— TASK BRIEF —
Below are the records. Retype exactly the lines between the lines holding "(456, 415) = (364, 539): yellow" and "(667, 222) = (778, 499): yellow", inclusive.

— GIVEN RECORDS —
◆ ◆ ◆ ◆ ◆
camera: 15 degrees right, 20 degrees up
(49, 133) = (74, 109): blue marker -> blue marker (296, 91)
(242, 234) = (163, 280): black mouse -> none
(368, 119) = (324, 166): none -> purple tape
◆ ◆ ◆ ◆ ◆
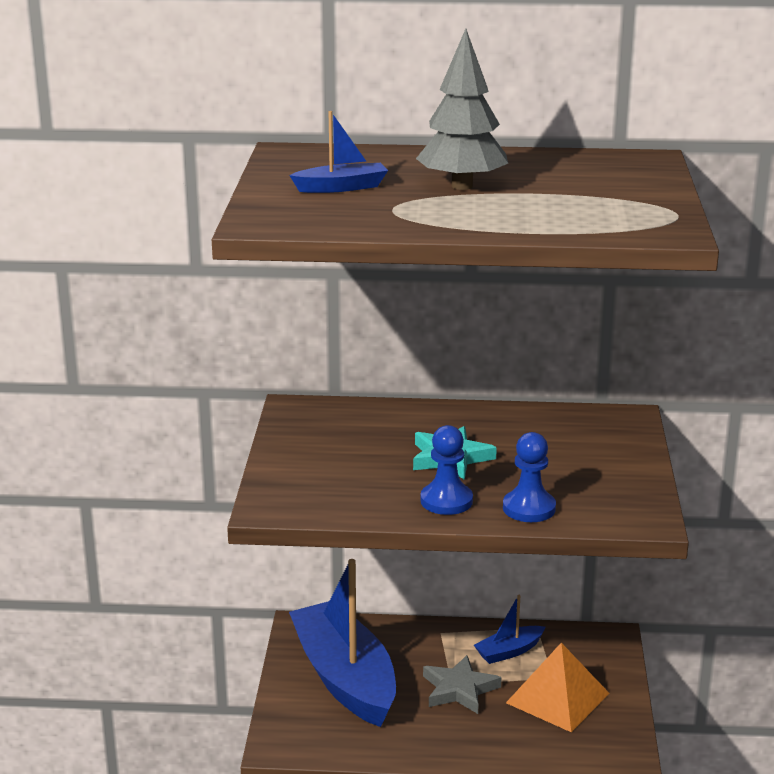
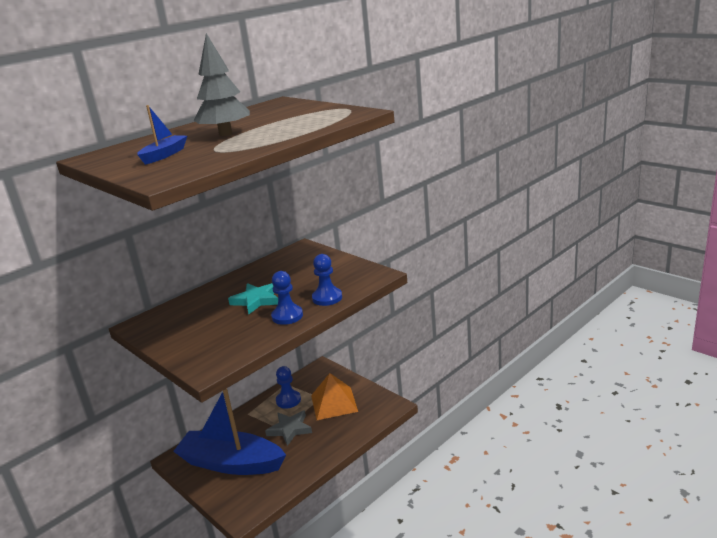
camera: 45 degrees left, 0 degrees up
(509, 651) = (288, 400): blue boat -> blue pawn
◆ ◆ ◆ ◆ ◆
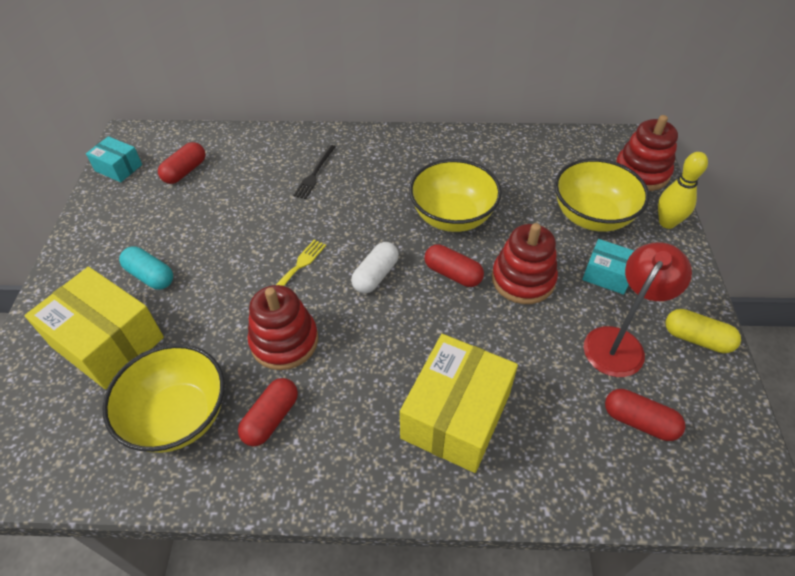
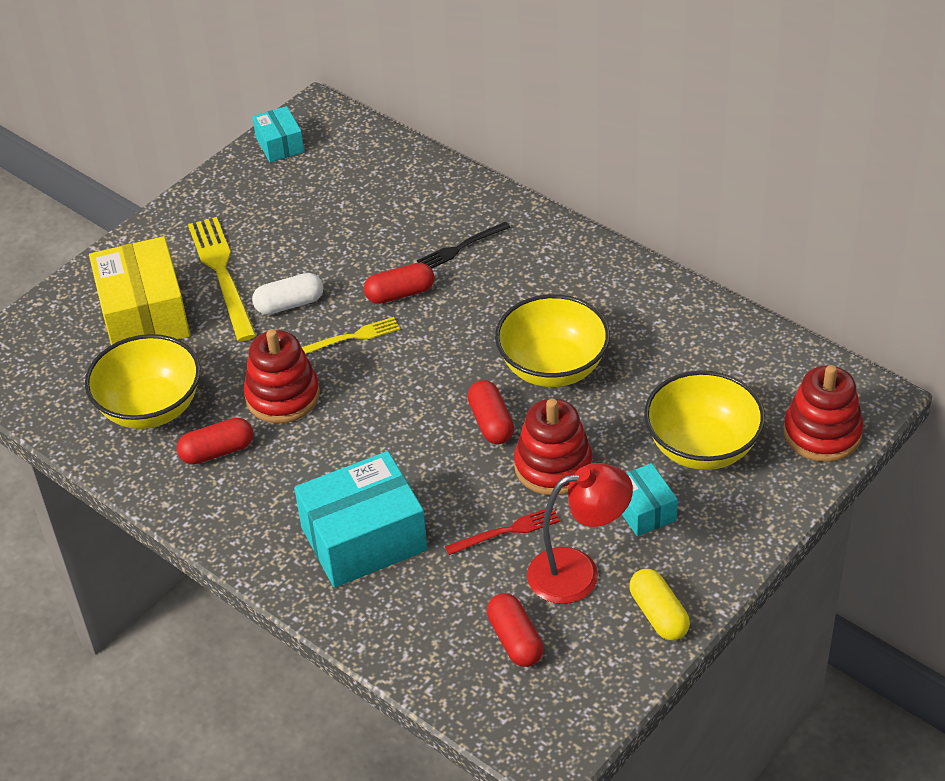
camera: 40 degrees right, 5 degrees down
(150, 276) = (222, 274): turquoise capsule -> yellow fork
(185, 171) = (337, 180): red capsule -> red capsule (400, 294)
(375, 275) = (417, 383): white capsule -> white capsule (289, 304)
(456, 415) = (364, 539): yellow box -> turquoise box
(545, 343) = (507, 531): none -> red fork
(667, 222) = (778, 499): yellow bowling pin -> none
◆ ◆ ◆ ◆ ◆
— WRITTEN SOLUTION —
(456, 415) = (364, 539): yellow box -> turquoise box
(545, 343) = (507, 531): none -> red fork
(667, 222) = (778, 499): yellow bowling pin -> none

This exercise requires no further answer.